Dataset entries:
#####

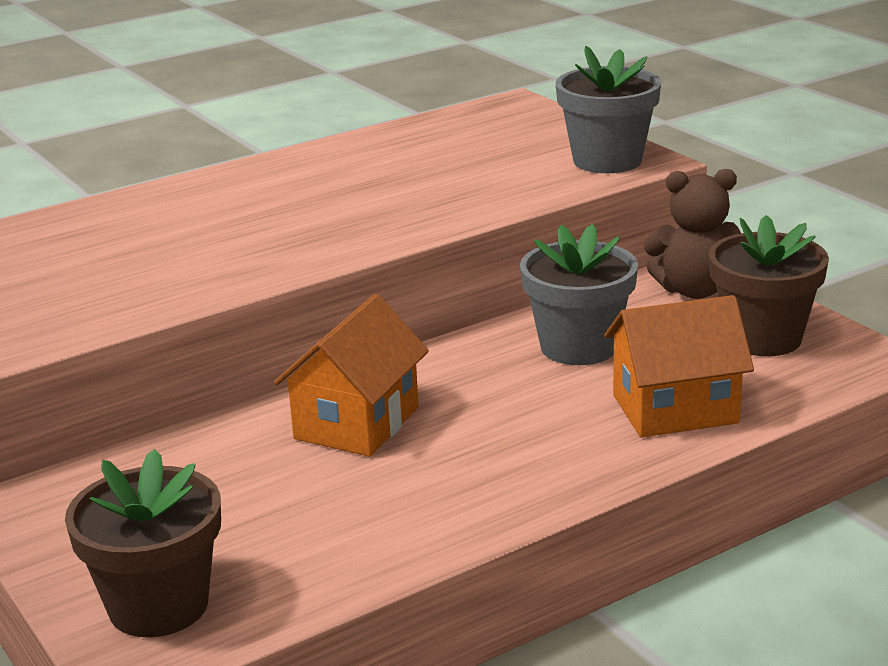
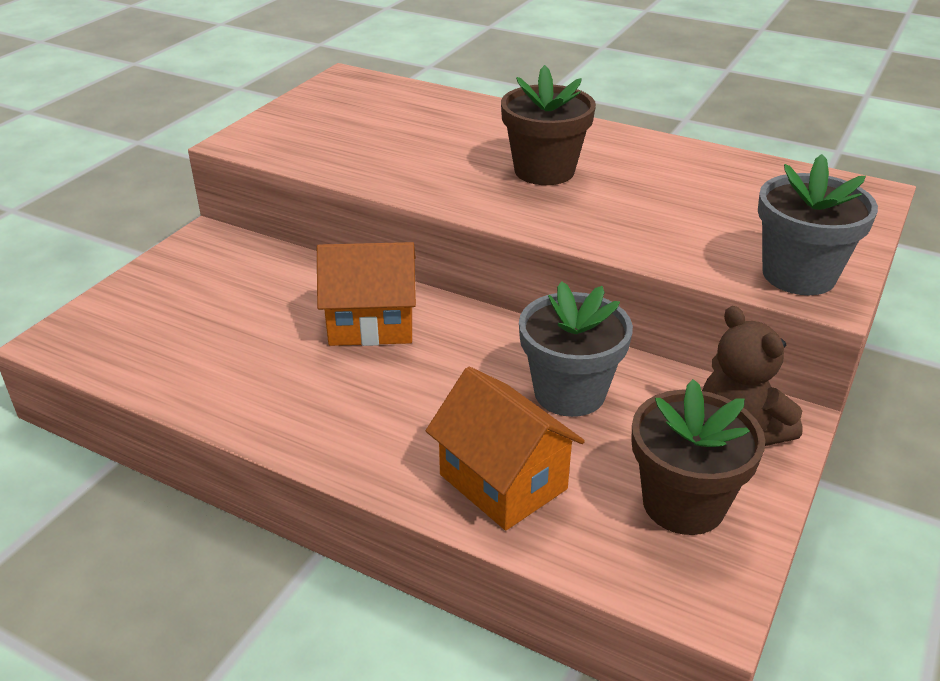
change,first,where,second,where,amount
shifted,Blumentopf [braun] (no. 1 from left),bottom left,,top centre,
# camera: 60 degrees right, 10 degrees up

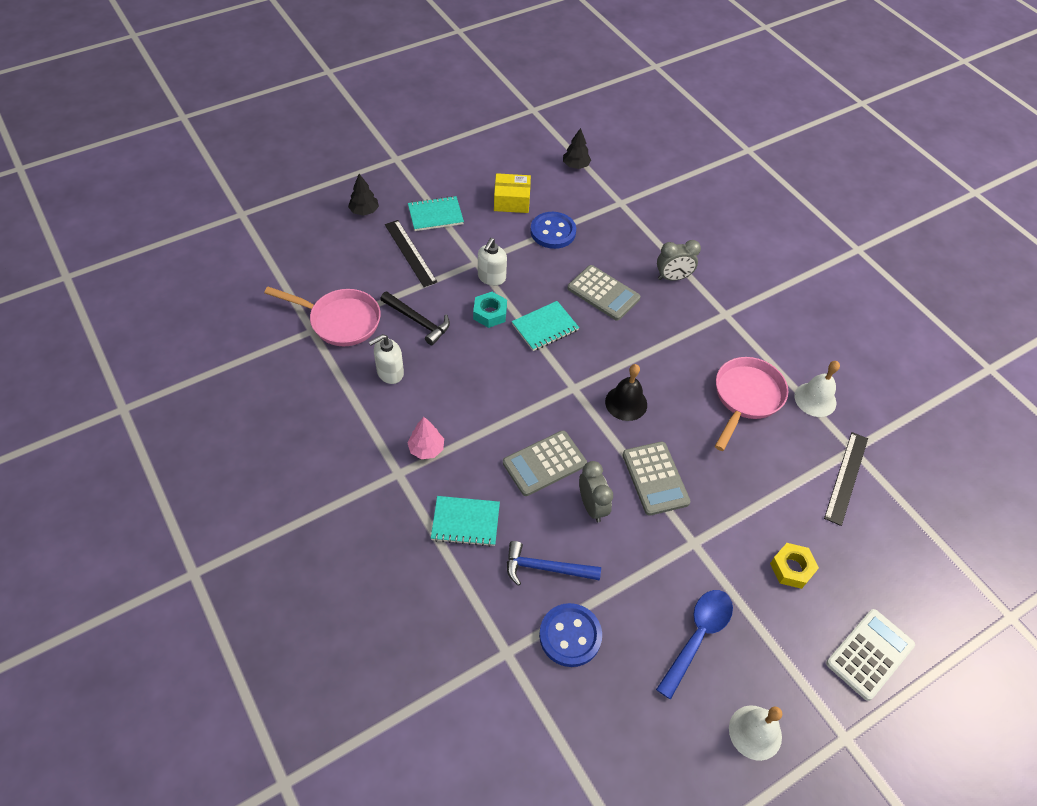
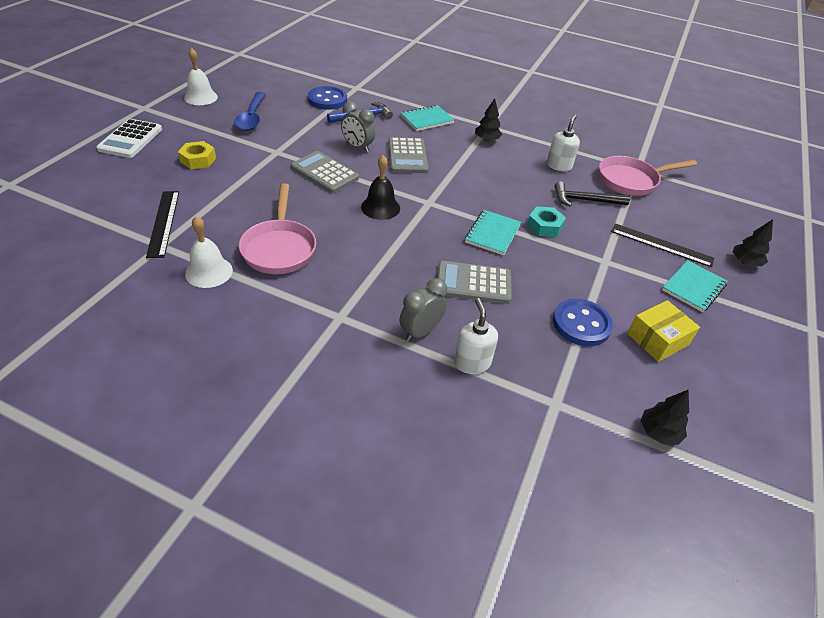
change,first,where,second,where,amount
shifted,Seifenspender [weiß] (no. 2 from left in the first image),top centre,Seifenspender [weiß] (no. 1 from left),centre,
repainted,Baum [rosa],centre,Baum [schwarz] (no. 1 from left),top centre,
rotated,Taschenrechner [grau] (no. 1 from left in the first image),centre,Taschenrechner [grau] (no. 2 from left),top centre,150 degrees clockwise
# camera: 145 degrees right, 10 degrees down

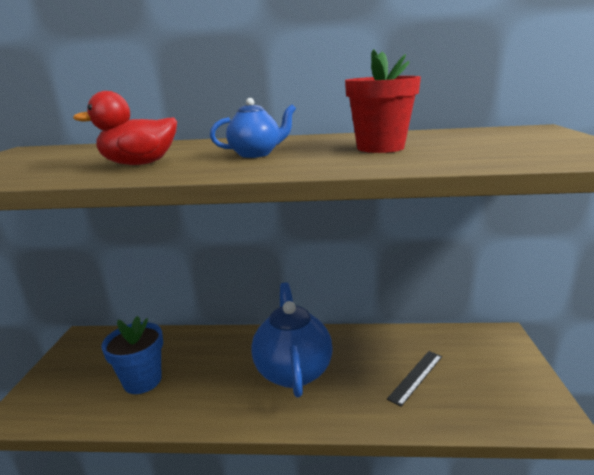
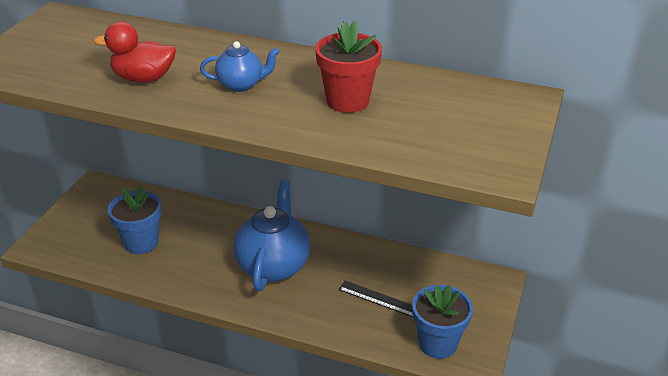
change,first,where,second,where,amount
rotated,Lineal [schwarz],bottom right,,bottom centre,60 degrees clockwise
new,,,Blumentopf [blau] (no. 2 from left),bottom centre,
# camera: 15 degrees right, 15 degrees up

#####

Give every entry back unchanged, with no pictures.

Response:
change,first,where,second,where,amount
shifted,Blumentopf [braun] (no. 1 from left),bottom left,,top centre,
# camera: 60 degrees right, 10 degrees up

change,first,where,second,where,amount
shifted,Seifenspender [weiß] (no. 2 from left in the first image),top centre,Seifenspender [weiß] (no. 1 from left),centre,
repainted,Baum [rosa],centre,Baum [schwarz] (no. 1 from left),top centre,
rotated,Taschenrechner [grau] (no. 1 from left in the first image),centre,Taschenrechner [grau] (no. 2 from left),top centre,150 degrees clockwise
# camera: 145 degrees right, 10 degrees down

change,first,where,second,where,amount
rotated,Lineal [schwarz],bottom right,,bottom centre,60 degrees clockwise
new,,,Blumentopf [blau] (no. 2 from left),bottom centre,
# camera: 15 degrees right, 15 degrees up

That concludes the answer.